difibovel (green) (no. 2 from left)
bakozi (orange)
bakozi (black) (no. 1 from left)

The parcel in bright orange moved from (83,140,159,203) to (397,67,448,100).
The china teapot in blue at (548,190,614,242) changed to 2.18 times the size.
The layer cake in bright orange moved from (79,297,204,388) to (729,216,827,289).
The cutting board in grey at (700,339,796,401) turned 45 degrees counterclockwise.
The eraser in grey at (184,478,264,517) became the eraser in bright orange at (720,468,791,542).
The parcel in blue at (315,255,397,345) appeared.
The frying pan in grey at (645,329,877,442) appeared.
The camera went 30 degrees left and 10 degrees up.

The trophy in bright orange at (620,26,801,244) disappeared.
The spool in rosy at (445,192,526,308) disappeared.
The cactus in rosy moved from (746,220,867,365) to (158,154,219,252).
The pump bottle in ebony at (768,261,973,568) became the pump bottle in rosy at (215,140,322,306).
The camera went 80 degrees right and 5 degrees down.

---

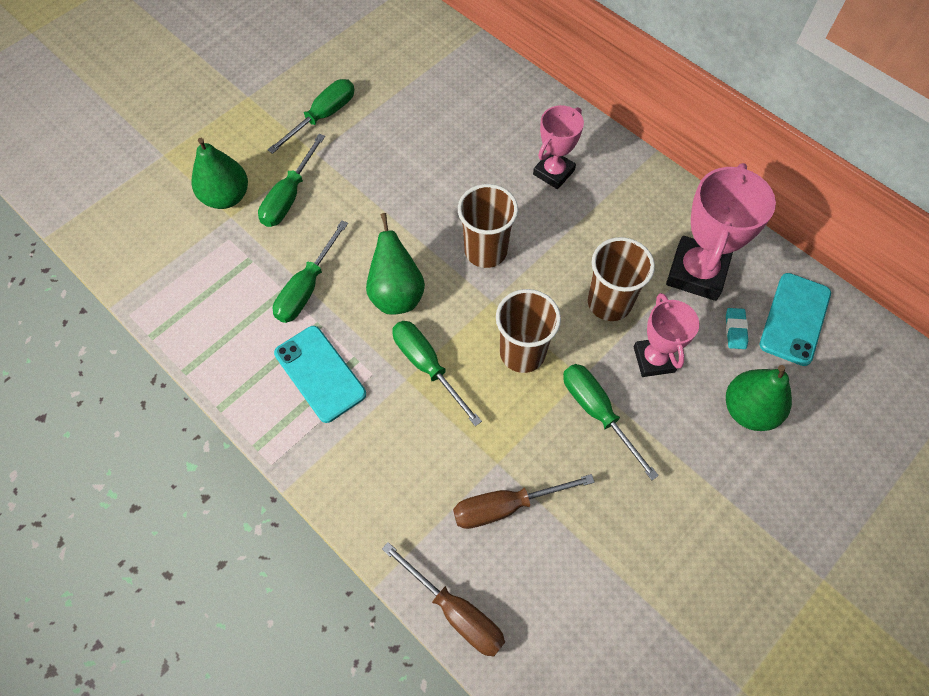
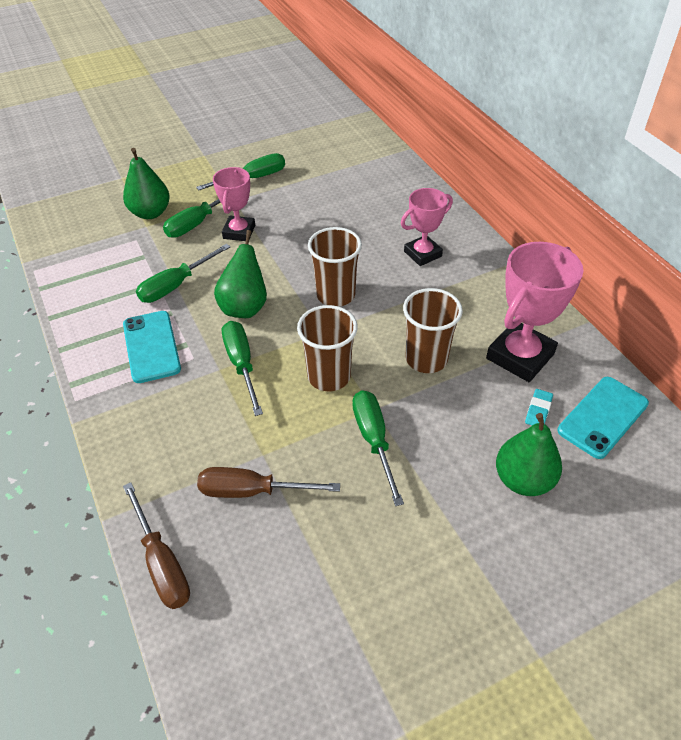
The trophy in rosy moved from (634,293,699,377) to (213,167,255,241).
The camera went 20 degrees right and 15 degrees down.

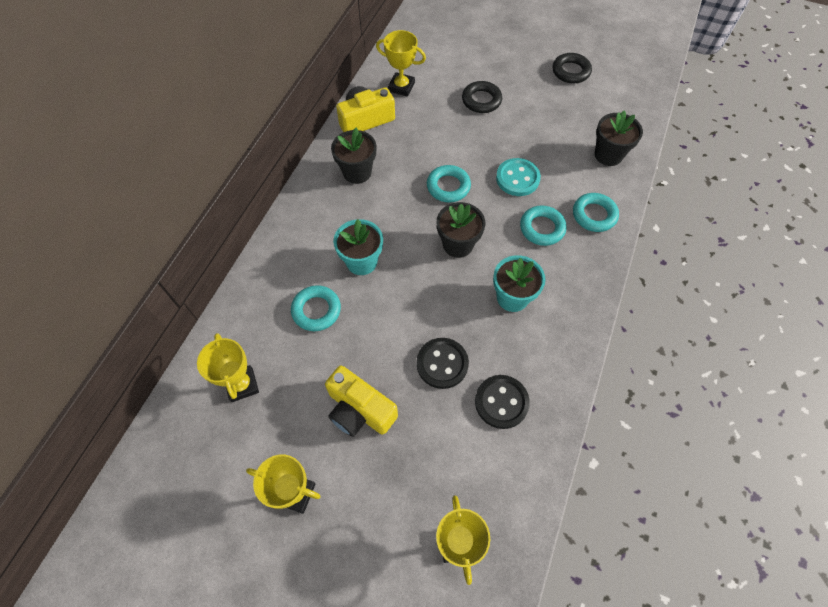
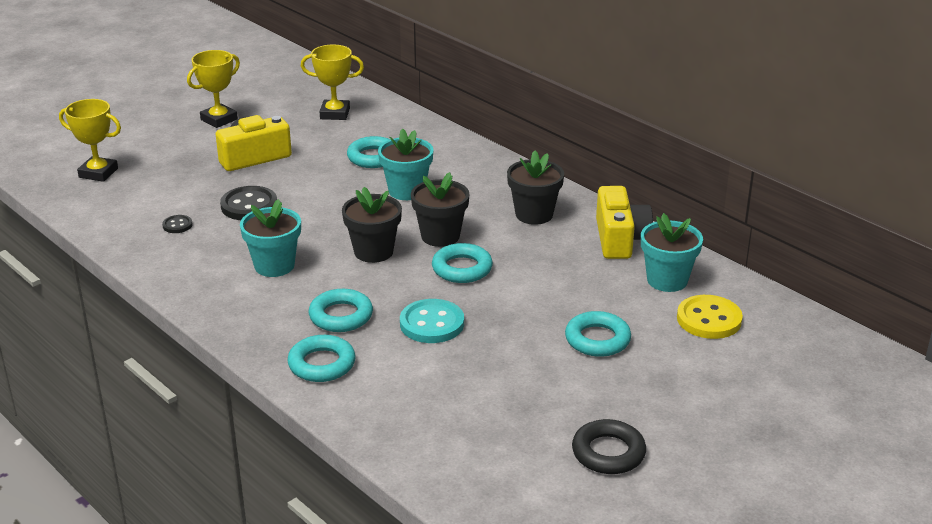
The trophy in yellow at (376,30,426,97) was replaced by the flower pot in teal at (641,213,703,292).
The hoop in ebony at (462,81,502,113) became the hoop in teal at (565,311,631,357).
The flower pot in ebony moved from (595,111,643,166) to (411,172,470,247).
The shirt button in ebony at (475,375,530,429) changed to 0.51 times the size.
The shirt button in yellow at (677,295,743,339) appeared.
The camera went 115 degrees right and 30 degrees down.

▶ _Problem to work on_
In the material above, find the line containing "difibovel (green) (no. 2 from left)" and the line containing "The frying pan", then write out exactly those two lines and every line between them, and nothing more.

▶ _Exercise result_
difibovel (green) (no. 2 from left)
bakozi (orange)
bakozi (black) (no. 1 from left)

The parcel in bright orange moved from (83,140,159,203) to (397,67,448,100).
The china teapot in blue at (548,190,614,242) changed to 2.18 times the size.
The layer cake in bright orange moved from (79,297,204,388) to (729,216,827,289).
The cutting board in grey at (700,339,796,401) turned 45 degrees counterclockwise.
The eraser in grey at (184,478,264,517) became the eraser in bright orange at (720,468,791,542).
The parcel in blue at (315,255,397,345) appeared.
The frying pan in grey at (645,329,877,442) appeared.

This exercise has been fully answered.